▶ [Requirement] Once the pictures are set aside, reproduce the remaining data exactly.

▶ [Records]
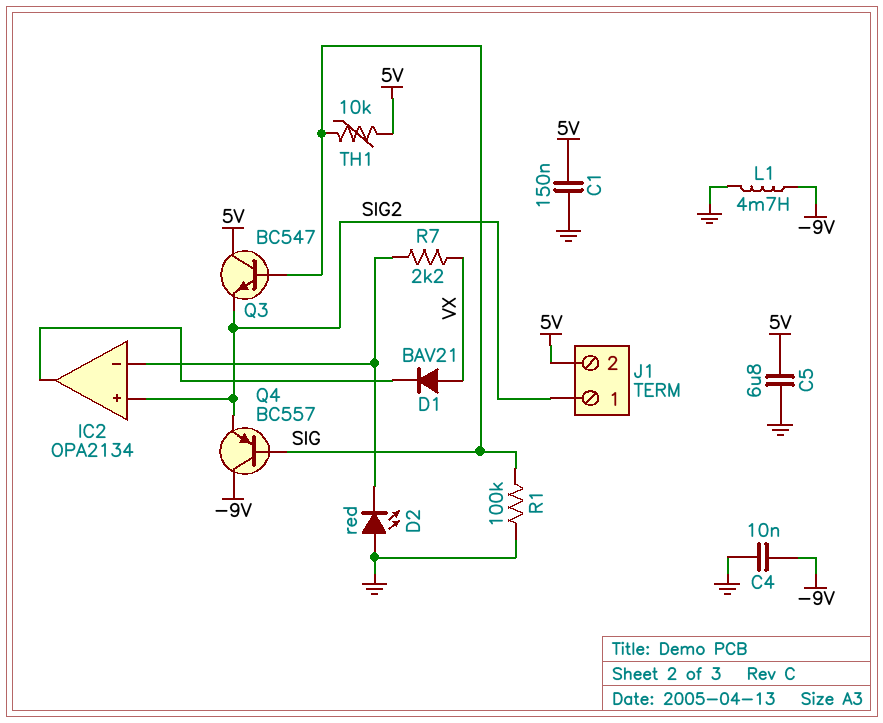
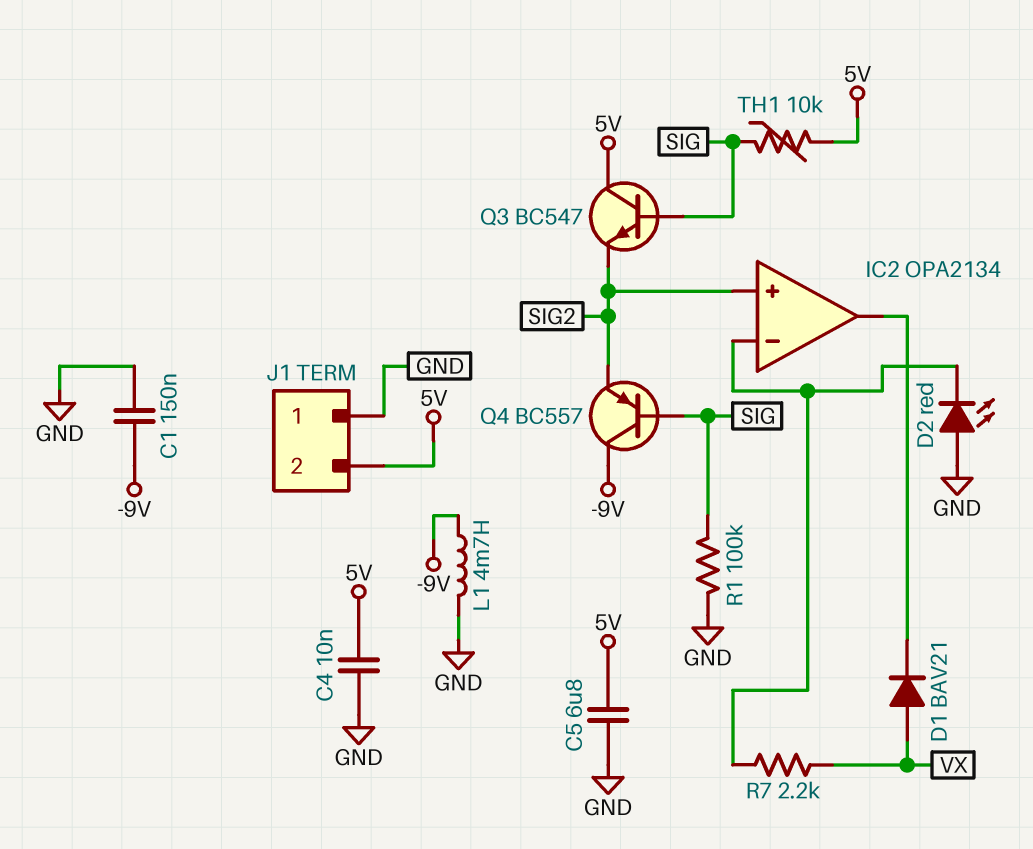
C1: 150nF (5V, GND) -> 150nF (-9V, GND)
C4: 10nF (-9V, GND) -> 10nF (5V, GND)
J1 pin 1: SIG2 -> GND

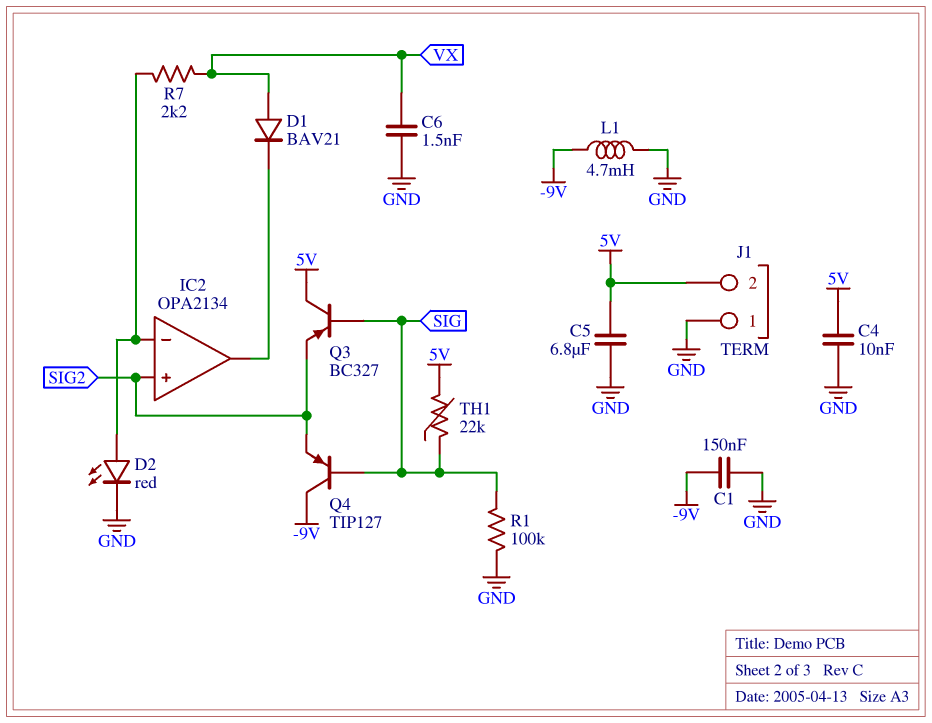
C6: none -> 1.5nF (GND, VX)
D2: LED red (A GND, K IC2/in-) -> LED red (A IC2/in-, K GND)
Q3: NPN BC547 (B SIG, C 5V, E SIG2) -> PNP BC327 (B SIG, C 5V, E SIG2)
Q4: PNP BC557 (B SIG, C -9V, E SIG2) -> PNP TIP127 (B SIG, C -9V, E SIG2)
TH1: 10k (5V, SIG) -> 22k (5V, SIG)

▶ [Reply to the exercise]
C1: 150nF (5V, GND) -> 150nF (-9V, GND)
C4: 10nF (-9V, GND) -> 10nF (5V, GND)
J1 pin 1: SIG2 -> GND

C6: none -> 1.5nF (GND, VX)
D2: LED red (A GND, K IC2/in-) -> LED red (A IC2/in-, K GND)
Q3: NPN BC547 (B SIG, C 5V, E SIG2) -> PNP BC327 (B SIG, C 5V, E SIG2)
Q4: PNP BC557 (B SIG, C -9V, E SIG2) -> PNP TIP127 (B SIG, C -9V, E SIG2)
TH1: 10k (5V, SIG) -> 22k (5V, SIG)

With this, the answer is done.